- _ACTIVITY_
In the following listing, find the lines containing "moved" and report them.

- _ENTRIES SUPPLIED_
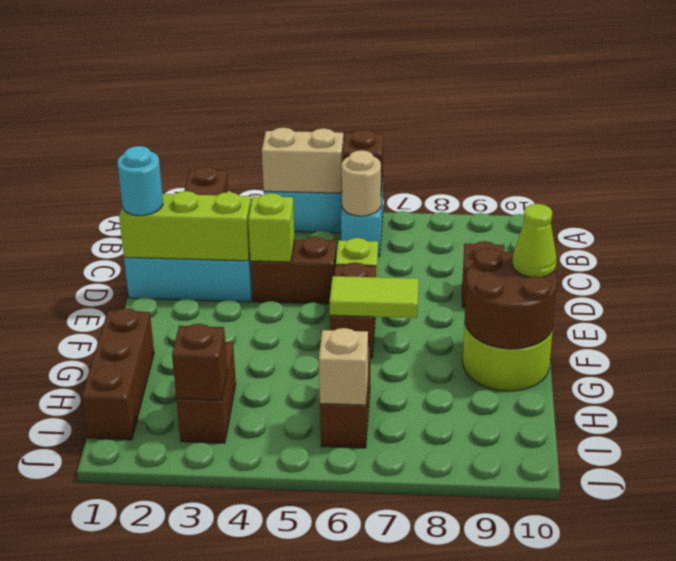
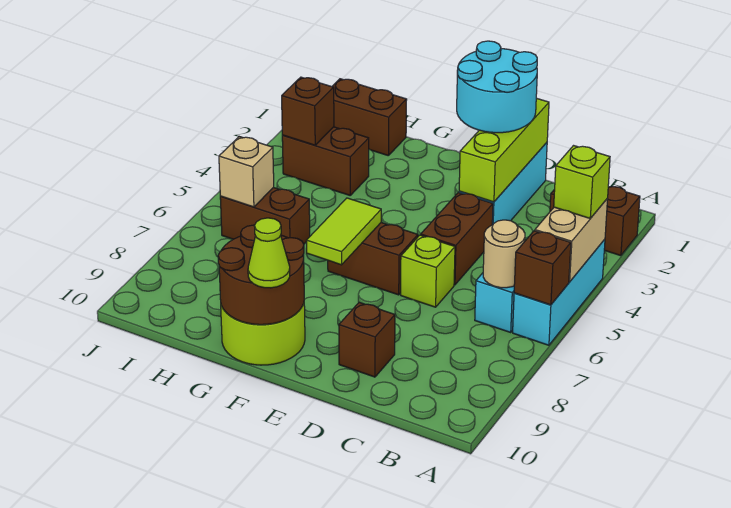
cyan 1x1 round brick [118,146,163,216] -> cyan 2x2 round brick [457,41,537,133]
lime 1x1 brick [248,193,295,262] -> lime 1x1 brick moved to [554,146,610,218]
brown 1x3 brick [82,308,154,440] -> brown 1x2 brick [332,79,407,155]

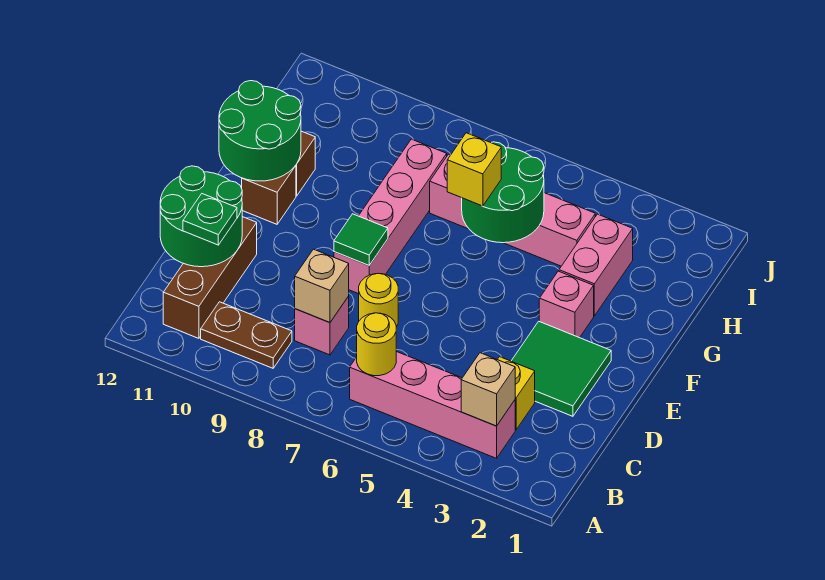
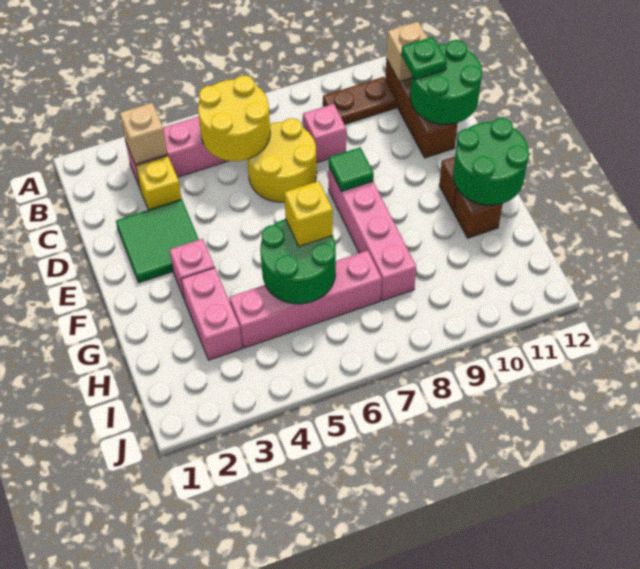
yellow 1x1 round brick [357,313,396,376] -> yellow 2x2 round brick [198,75,270,161]
tan 1x1 brick [295,249,349,323] -> tan 1x1 brick moved to [386,22,427,82]
yellow 1x1 round brick [359,273,398,327] -> yellow 2x2 round brick [247,118,317,202]

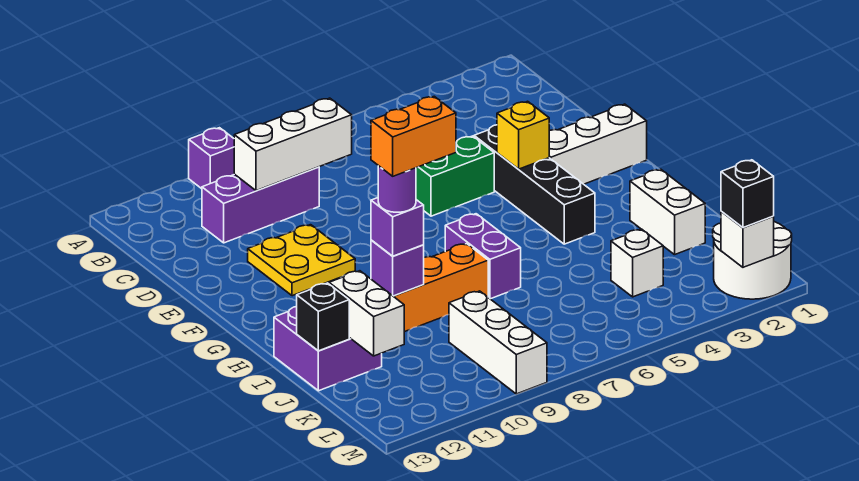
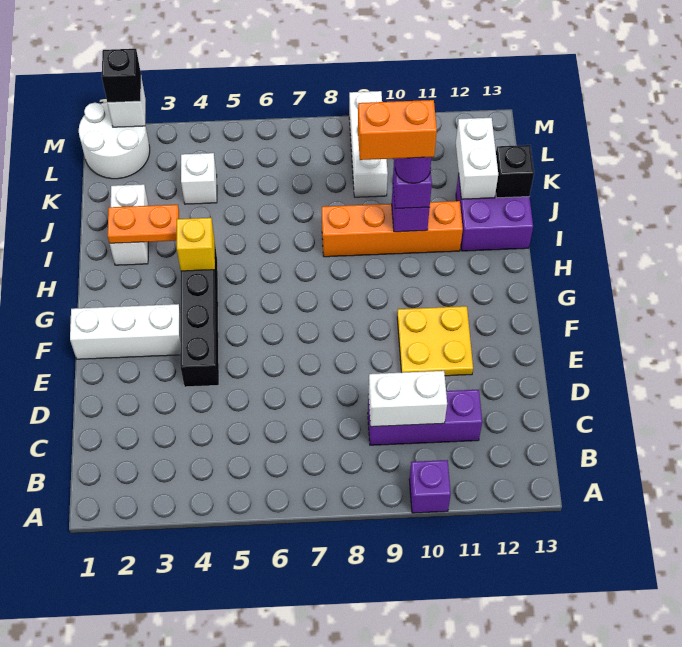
white 1x3 brick [234,98,352,191] -> white 1x2 brick [368,371,447,427]
green 1x2 brick [416,136,494,216] -> none
yellow 1x1 brick [497,101,549,169] -> yellow 1x1 brick moved to [177,218,215,271]
purple 1x2 brick [445,214,521,299] -> none
none -> orange 1x2 plate [108,205,179,243]

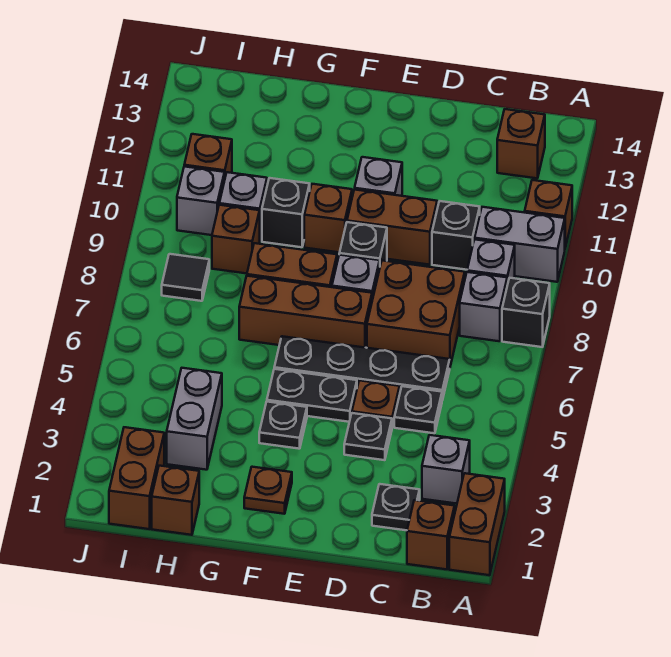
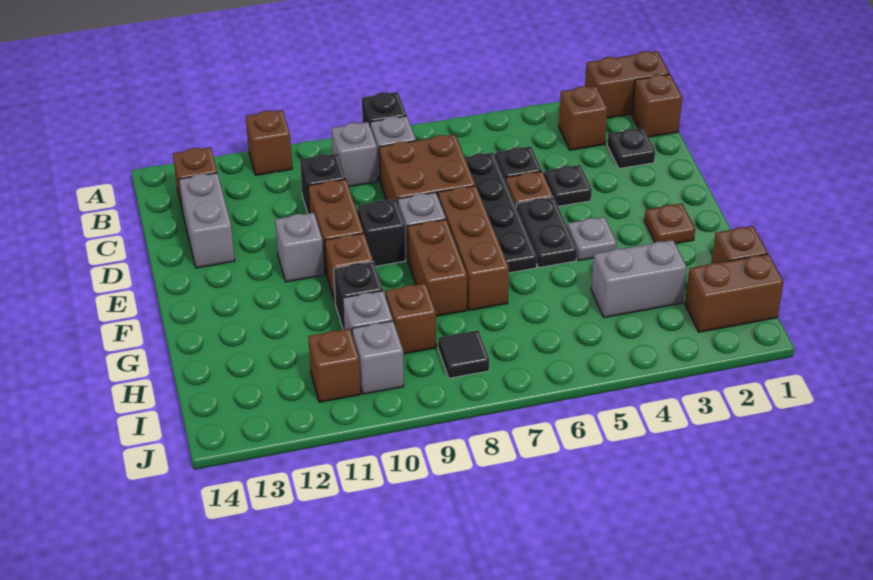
grey 1x2 brick [475,207,565,282] -> grey 1x2 brick moved to [179,173,235,268]
grey 1x1 brick [422,435,470,504] -> brown 1x1 brick [559,86,608,150]
black 1x1 plate [259,402,307,449] -> grey 1x1 plate [567,217,617,261]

- _ANSWER TO THE EXERCISE_
lime 1x1 brick [248,193,295,262] -> lime 1x1 brick moved to [554,146,610,218]
tan 1x1 brick [295,249,349,323] -> tan 1x1 brick moved to [386,22,427,82]
yellow 1x1 brick [497,101,549,169] -> yellow 1x1 brick moved to [177,218,215,271]
grey 1x2 brick [475,207,565,282] -> grey 1x2 brick moved to [179,173,235,268]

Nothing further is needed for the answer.